Rewrite the part that opens with the line containing "Return the [x, y]" and closes with the line containing "Little House on", substituting "Tuesday" for each "Monday" and keeping everything else unchanged.

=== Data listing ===
▬▬▬

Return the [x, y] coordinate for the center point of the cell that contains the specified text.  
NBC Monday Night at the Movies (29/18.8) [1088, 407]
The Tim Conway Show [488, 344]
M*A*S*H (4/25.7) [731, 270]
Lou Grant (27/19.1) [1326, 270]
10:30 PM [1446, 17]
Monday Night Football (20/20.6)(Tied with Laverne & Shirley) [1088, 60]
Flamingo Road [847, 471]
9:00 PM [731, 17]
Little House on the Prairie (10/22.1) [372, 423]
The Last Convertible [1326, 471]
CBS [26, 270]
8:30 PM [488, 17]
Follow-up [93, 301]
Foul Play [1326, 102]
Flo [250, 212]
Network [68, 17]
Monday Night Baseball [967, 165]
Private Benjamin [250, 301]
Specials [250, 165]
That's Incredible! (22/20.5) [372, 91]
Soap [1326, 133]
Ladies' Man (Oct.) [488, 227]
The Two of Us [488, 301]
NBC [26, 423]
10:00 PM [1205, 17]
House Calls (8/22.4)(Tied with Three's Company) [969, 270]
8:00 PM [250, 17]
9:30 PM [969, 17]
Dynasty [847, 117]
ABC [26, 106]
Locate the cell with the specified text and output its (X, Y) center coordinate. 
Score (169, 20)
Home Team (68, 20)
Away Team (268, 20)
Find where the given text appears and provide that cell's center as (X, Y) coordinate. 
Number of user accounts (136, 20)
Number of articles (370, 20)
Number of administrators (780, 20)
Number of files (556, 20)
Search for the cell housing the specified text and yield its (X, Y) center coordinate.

▬▬▬

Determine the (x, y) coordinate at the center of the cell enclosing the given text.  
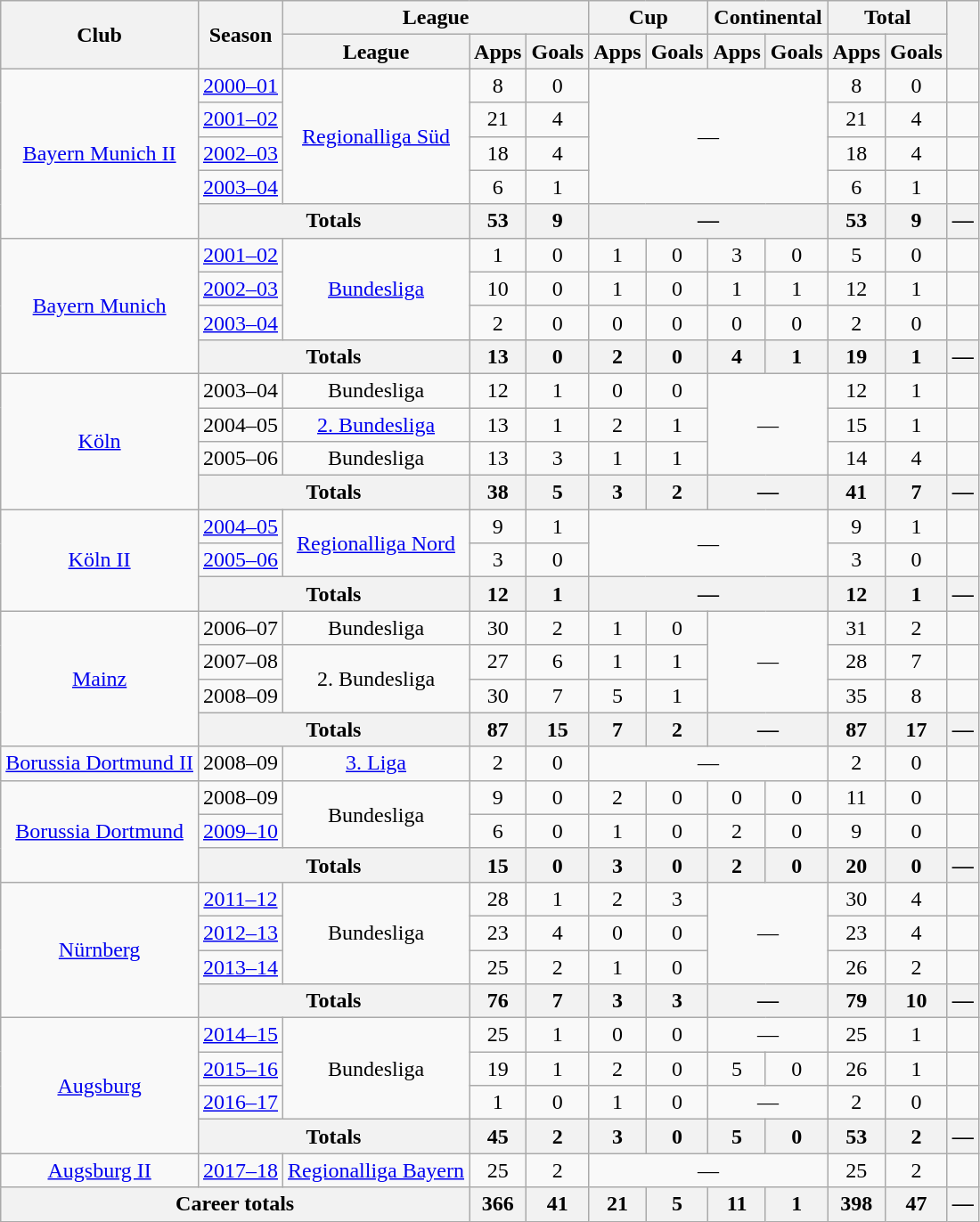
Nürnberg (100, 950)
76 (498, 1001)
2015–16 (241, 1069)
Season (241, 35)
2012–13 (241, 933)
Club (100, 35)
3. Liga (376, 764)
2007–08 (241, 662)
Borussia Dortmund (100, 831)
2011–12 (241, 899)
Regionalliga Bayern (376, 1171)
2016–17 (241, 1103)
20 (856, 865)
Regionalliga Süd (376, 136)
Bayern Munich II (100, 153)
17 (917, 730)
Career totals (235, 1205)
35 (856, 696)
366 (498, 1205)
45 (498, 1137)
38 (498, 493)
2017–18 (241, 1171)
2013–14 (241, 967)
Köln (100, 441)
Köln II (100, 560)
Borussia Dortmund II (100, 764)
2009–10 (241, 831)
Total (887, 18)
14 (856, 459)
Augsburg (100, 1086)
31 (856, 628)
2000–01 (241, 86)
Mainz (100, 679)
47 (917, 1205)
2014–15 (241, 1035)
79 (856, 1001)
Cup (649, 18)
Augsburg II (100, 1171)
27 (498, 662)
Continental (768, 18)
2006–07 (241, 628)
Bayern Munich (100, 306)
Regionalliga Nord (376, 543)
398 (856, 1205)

▬▬▬

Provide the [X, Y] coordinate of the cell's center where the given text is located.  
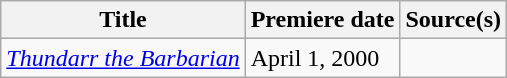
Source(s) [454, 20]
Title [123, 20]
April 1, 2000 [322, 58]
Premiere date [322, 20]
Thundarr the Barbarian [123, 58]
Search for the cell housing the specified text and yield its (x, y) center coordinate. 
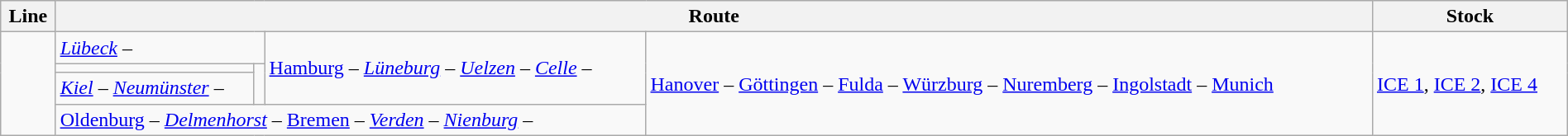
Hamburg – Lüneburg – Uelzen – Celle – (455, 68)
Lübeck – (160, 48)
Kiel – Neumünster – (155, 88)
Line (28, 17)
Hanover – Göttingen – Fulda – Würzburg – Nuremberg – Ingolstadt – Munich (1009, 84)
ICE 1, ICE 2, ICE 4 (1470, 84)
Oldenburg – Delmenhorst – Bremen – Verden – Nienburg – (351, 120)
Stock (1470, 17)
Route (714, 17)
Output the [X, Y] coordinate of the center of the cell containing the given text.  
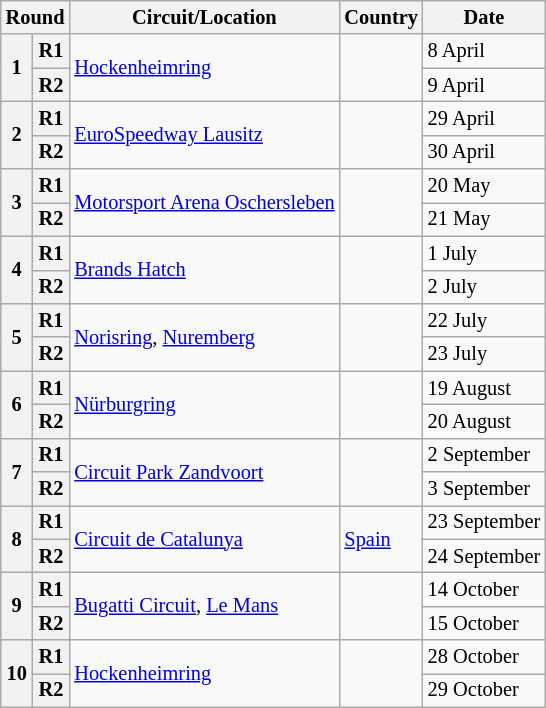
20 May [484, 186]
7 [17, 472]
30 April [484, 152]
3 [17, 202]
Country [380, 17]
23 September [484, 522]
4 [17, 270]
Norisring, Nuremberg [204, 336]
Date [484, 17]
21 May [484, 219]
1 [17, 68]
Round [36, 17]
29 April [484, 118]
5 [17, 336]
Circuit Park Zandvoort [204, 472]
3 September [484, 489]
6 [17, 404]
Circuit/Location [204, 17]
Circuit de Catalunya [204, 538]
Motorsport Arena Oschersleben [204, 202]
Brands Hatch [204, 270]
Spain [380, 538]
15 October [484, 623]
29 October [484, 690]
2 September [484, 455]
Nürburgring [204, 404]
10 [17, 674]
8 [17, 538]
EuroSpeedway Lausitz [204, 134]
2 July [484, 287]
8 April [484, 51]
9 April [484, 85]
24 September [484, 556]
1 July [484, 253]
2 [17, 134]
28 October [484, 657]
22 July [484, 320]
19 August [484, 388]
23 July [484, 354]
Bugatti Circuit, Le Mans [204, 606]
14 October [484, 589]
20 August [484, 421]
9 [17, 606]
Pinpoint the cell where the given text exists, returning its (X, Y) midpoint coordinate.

▬▬▬

=== Written answer ===
Return the [x, y] coordinate for the center point of the cell that contains the specified text.  
NBC Tuesday Night at the Movies (29/18.8) [1088, 407]
The Tim Conway Show [488, 344]
M*A*S*H (4/25.7) [731, 270]
Lou Grant (27/19.1) [1326, 270]
10:30 PM [1446, 17]
Tuesday Night Football (20/20.6)(Tied with Laverne & Shirley) [1088, 60]
Flamingo Road [847, 471]
9:00 PM [731, 17]
Little House on the Prairie (10/22.1) [372, 423]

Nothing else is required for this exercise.